> _What the task asks_
Counting only the lines below that contain the word "right", what is the total? Give it with no other words.

> _Object correspondence data_

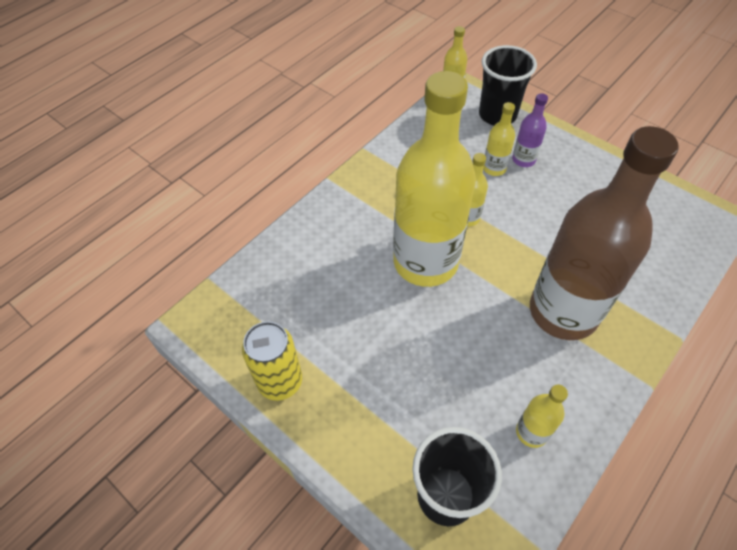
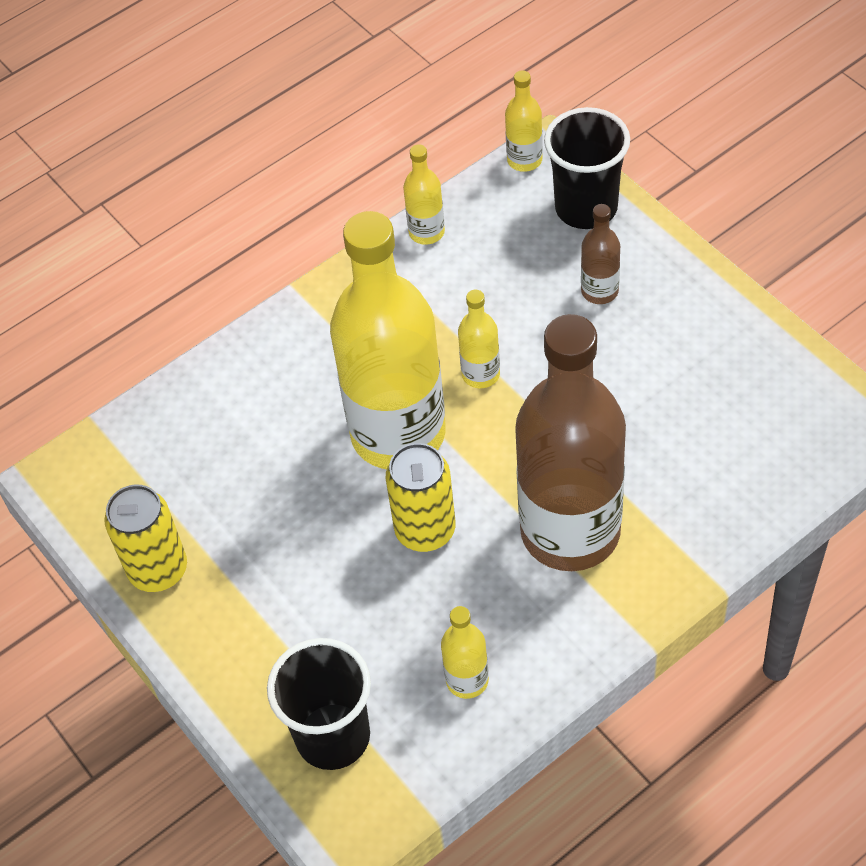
camera: 15 degrees right, 0 degrees up
(464, 325) = (425, 530): none -> yellow can
(494, 168) = (548, 300): yellow bottle -> yellow bottle (426, 232)
(523, 160) = (599, 291): purple bottle -> brown bottle

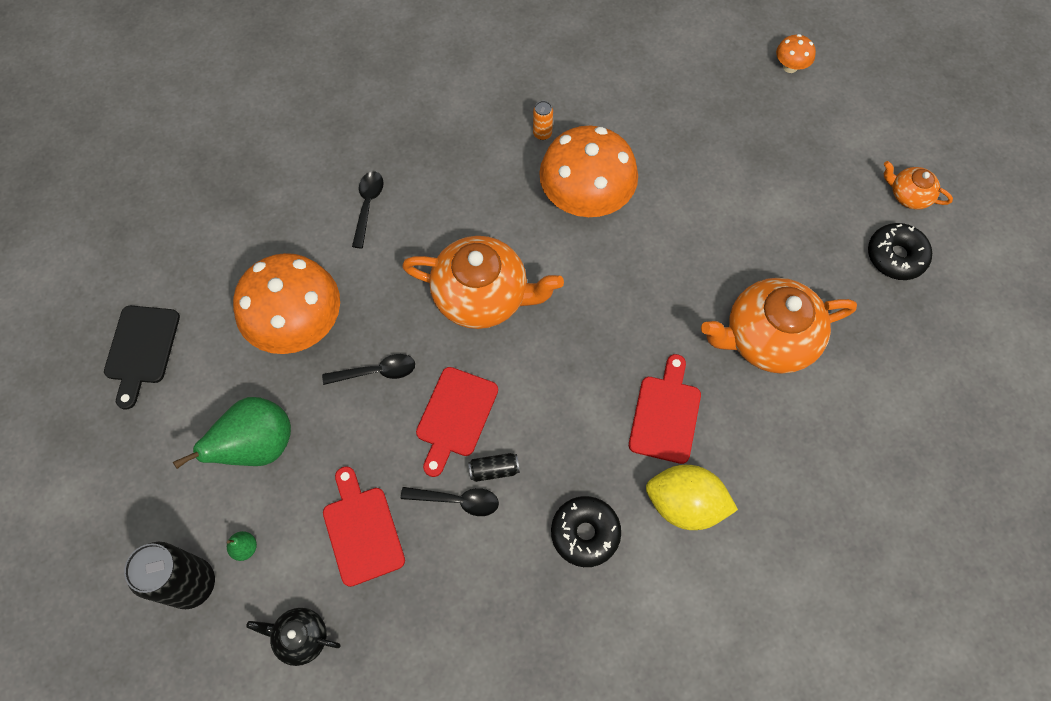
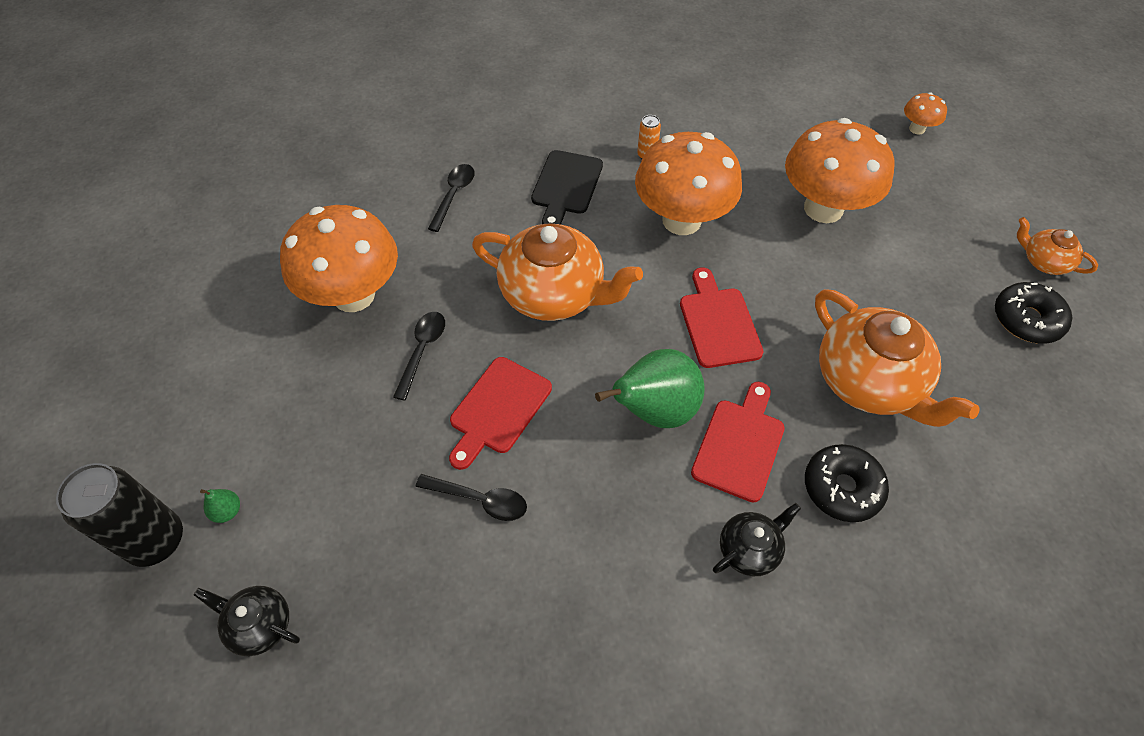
camera: 10 degrees right, 10 degrees down
(141, 349) = (185, 293): black cutting board -> black cutting board (566, 186)
(258, 446) = (275, 405): green pear -> green pear (654, 411)
(362, 531) = (363, 515): red cutting board -> red cutting board (718, 323)
(376, 372) = (422, 351): black spoon -> black spoon turned 75 degrees counterclockwise
(494, 470) = (529, 473): black can -> none
(585, 533) = (623, 562): black donut -> black donut (842, 488)
(684, 504) = (749, 549): yellow lemon -> black teapot
(712, 169) = (823, 208): none -> orange mushroom
(767, 338) = (869, 382): orange teapot -> orange teapot turned 120 degrees counterclockwise

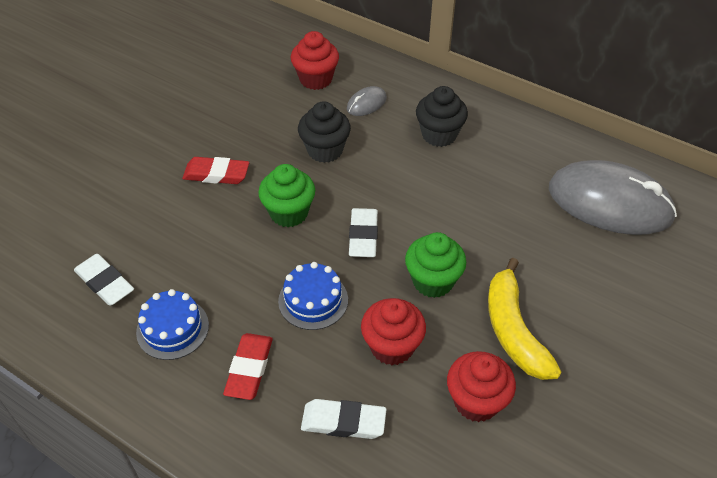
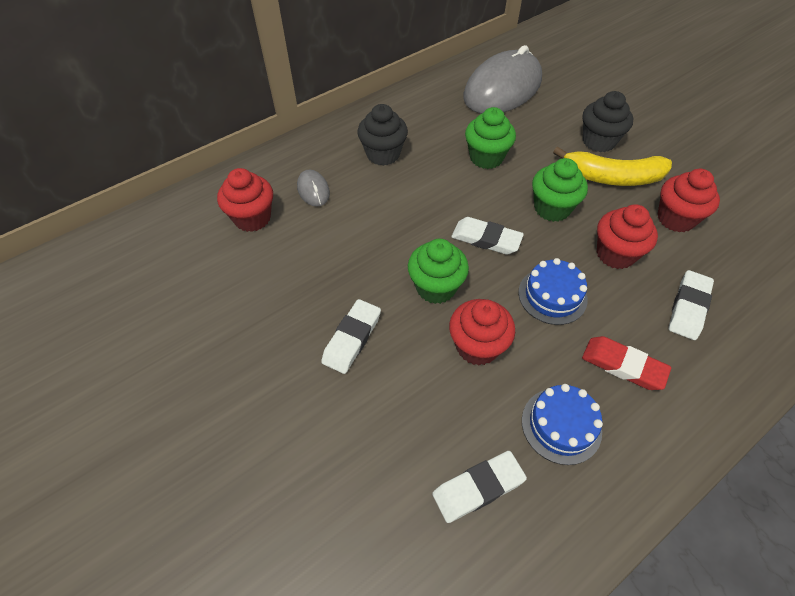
camera: 70 degrees left, 5 degrees up
(216, 174) = (352, 338): red eraser -> white eraser
(235, 255) = (477, 346): none -> red cupcake
(325, 150) = (362, 237): black cupcake -> black cupcake (598, 141)
(480, 212) = (486, 157): none -> green cupcake

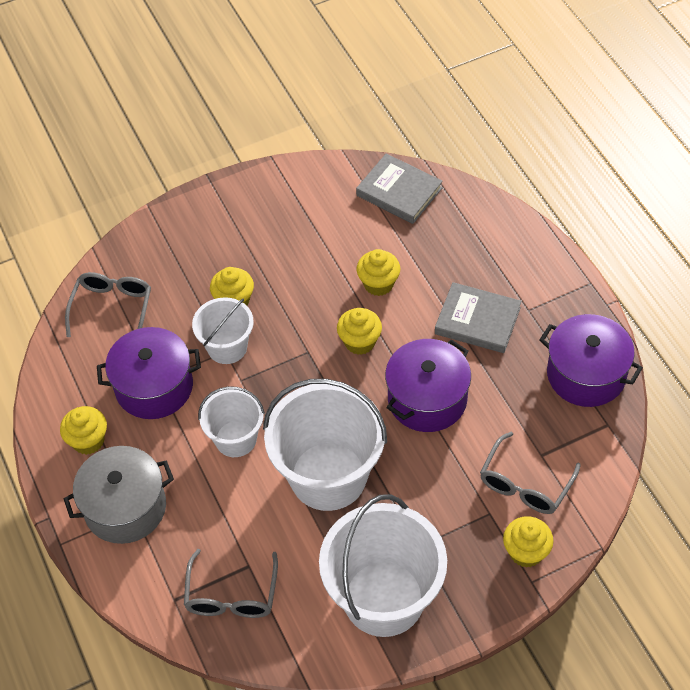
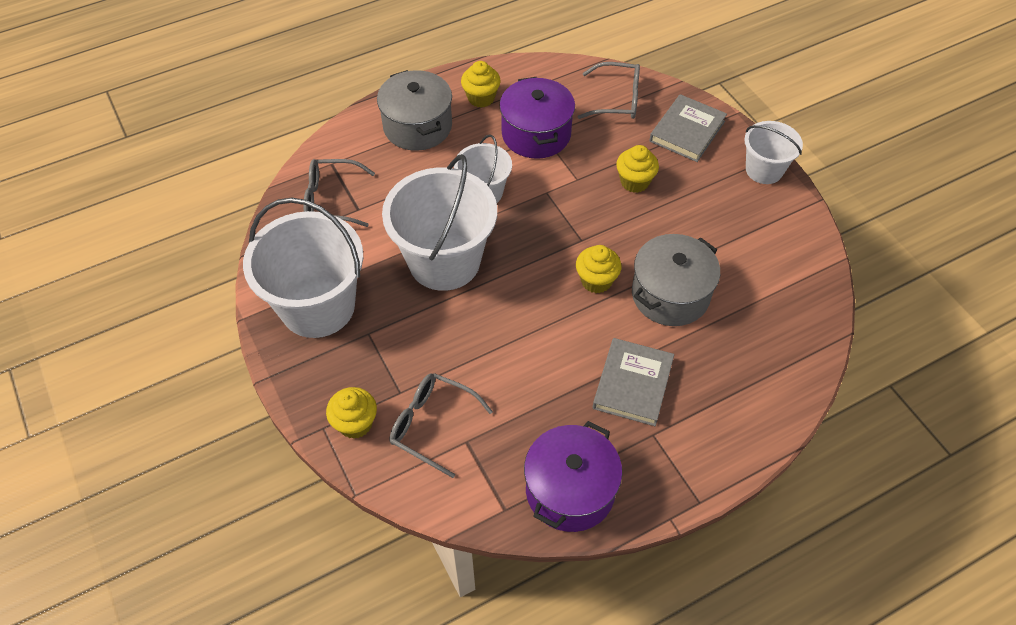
camera: 85 degrees right, 0 degrees up
(227, 347) = (582, 180): white bucket -> white bucket (764, 170)
(378, 284) = (670, 295): yellow cupcake -> grey pot
(399, 192) = (798, 310): grey book -> grey book (687, 131)
(427, 399) = (531, 338): purple pot -> none

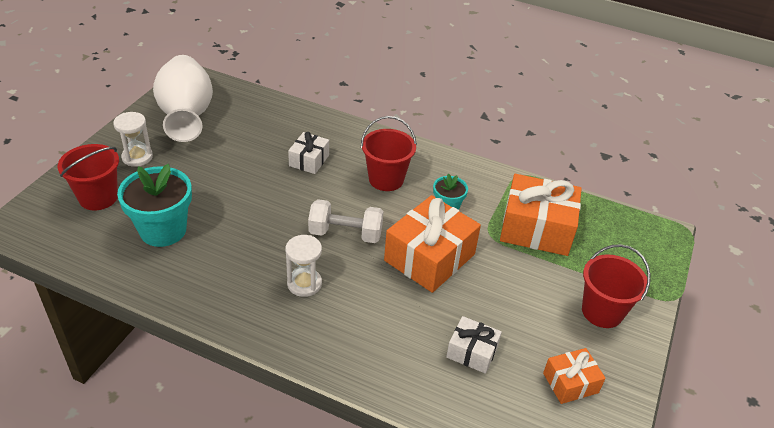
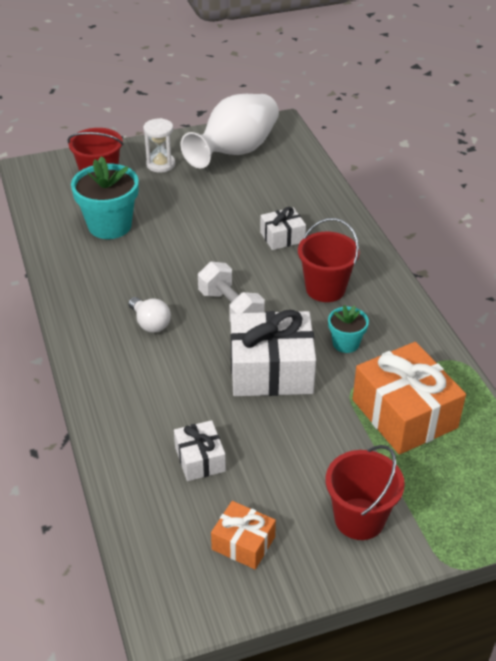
camera: 50 degrees right, 0 degrees up
(304, 284) = (150, 323): white hourglass -> white light bulb
(429, 257) = (271, 370): orange gift -> white gift

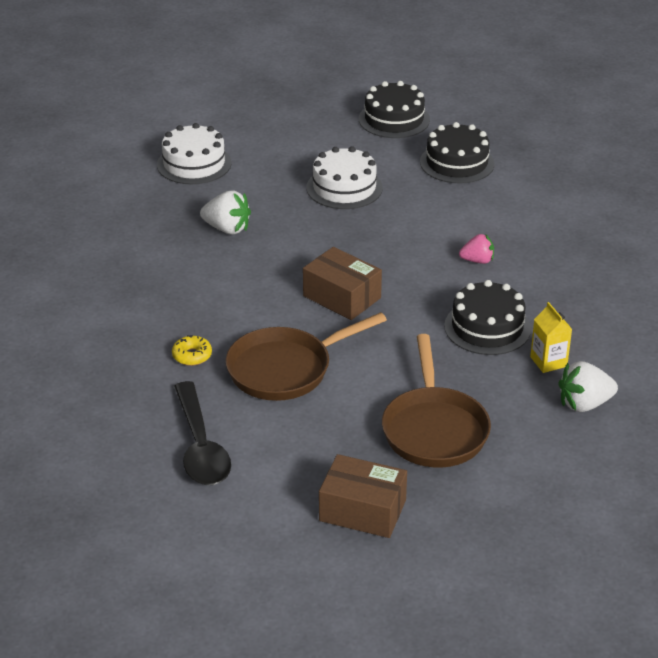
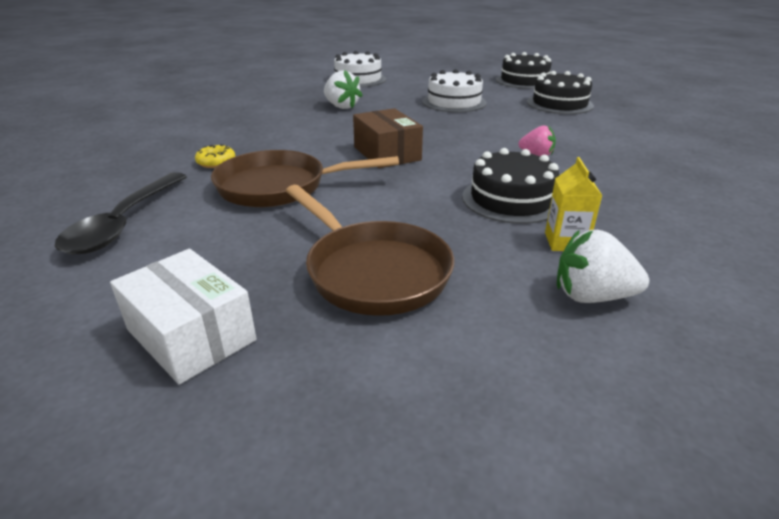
camera: 25 degrees right, 5 degrees down
(362, 510) = (191, 335): brown box -> white box
(434, 429) = (372, 271): brown pan -> brown pan turned 60 degrees counterclockwise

> _Exercise output_
5